▶ **LISTED RECORDS**:
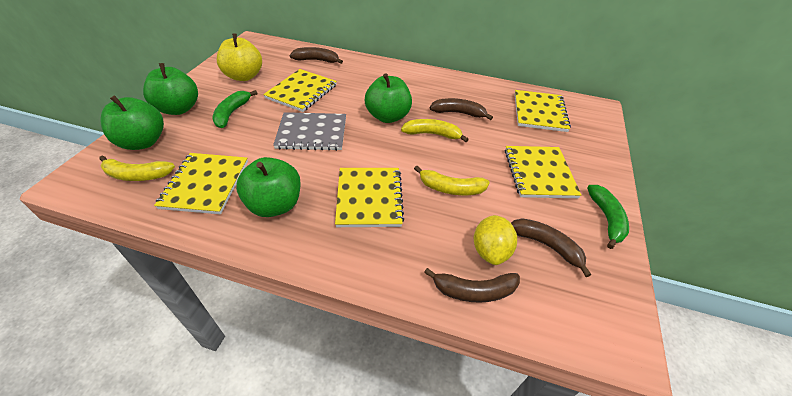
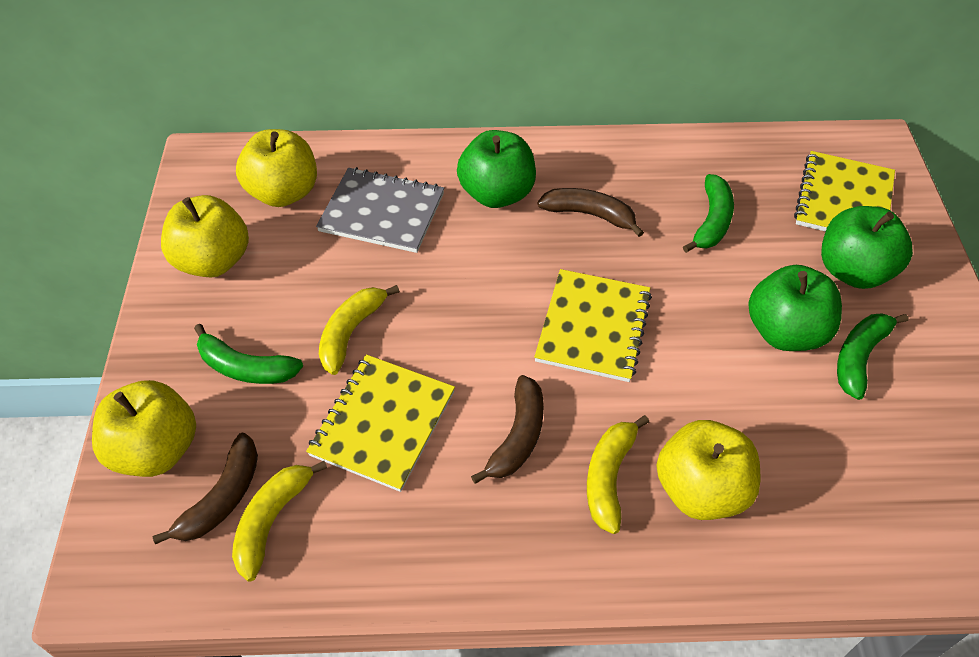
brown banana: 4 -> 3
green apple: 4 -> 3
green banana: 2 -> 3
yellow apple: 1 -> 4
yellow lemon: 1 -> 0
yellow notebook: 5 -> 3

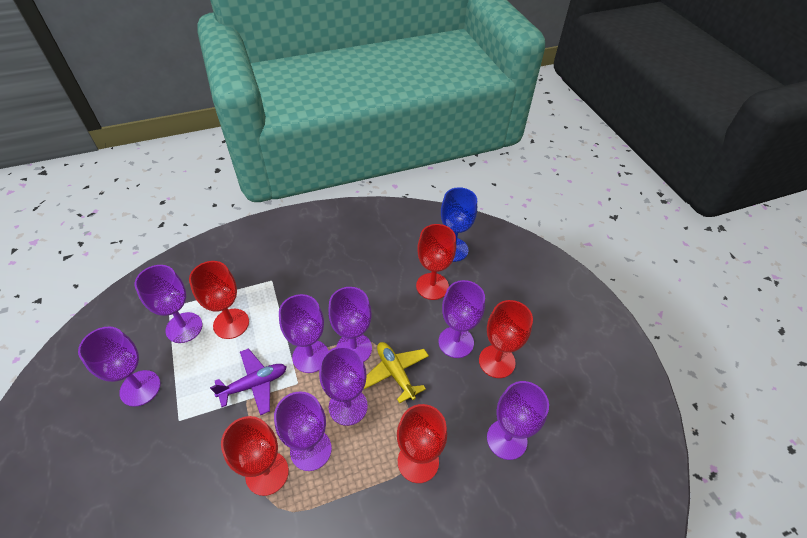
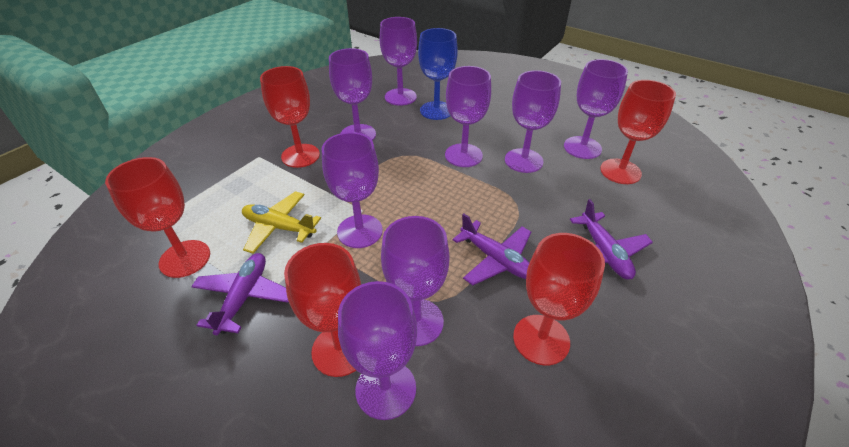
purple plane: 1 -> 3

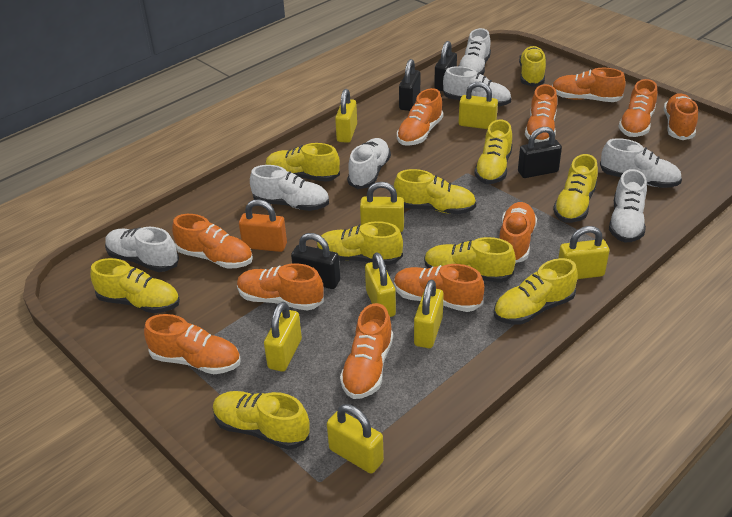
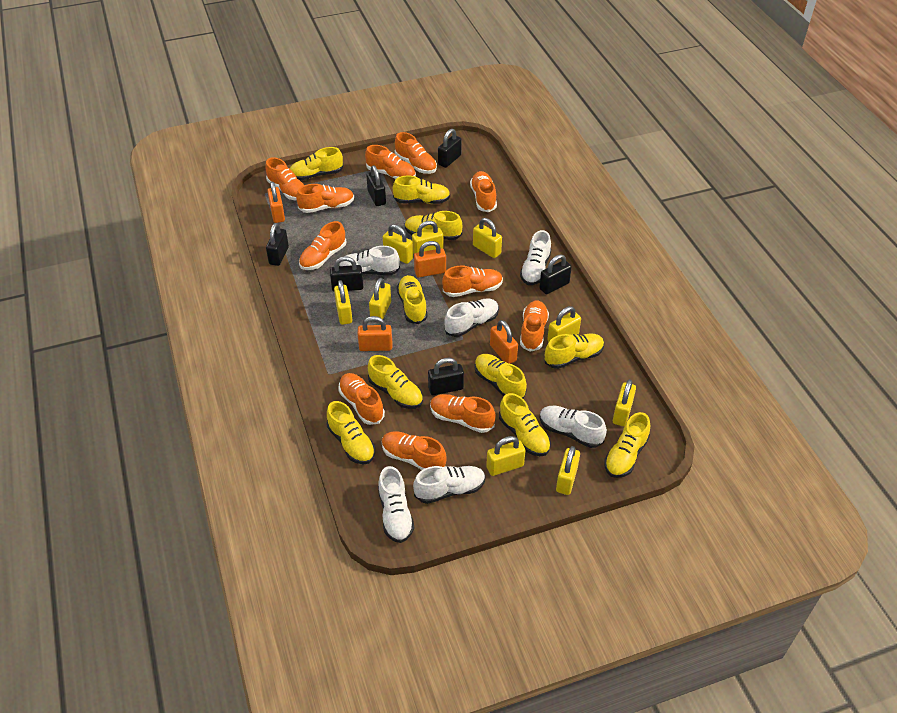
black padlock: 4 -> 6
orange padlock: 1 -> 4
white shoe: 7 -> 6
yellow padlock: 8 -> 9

==

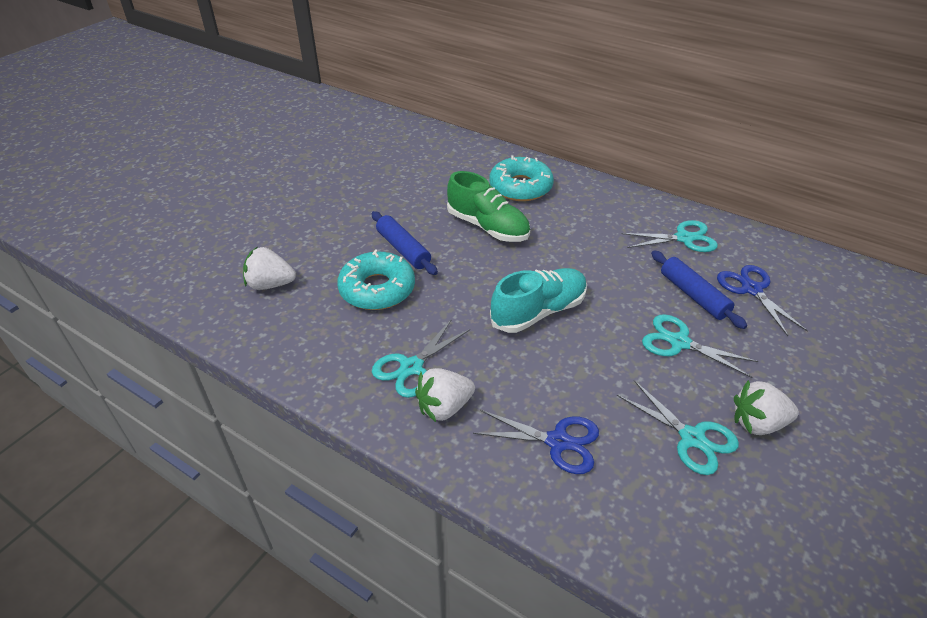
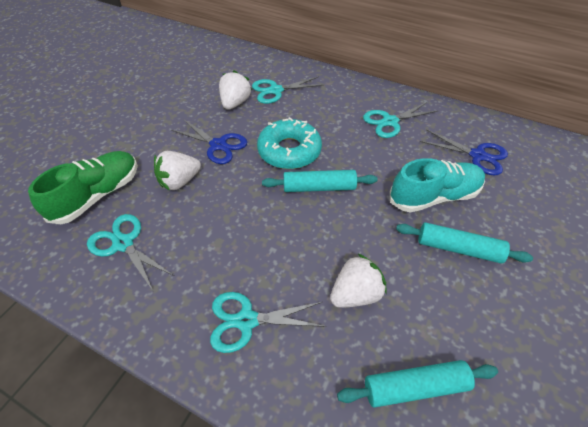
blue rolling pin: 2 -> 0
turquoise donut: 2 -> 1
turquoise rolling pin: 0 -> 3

▶ **THE PROBLEM**: In how many lines of the records does the word "padlock" appear? Reply with the number only.

▶ **ANSWER BOX**: 3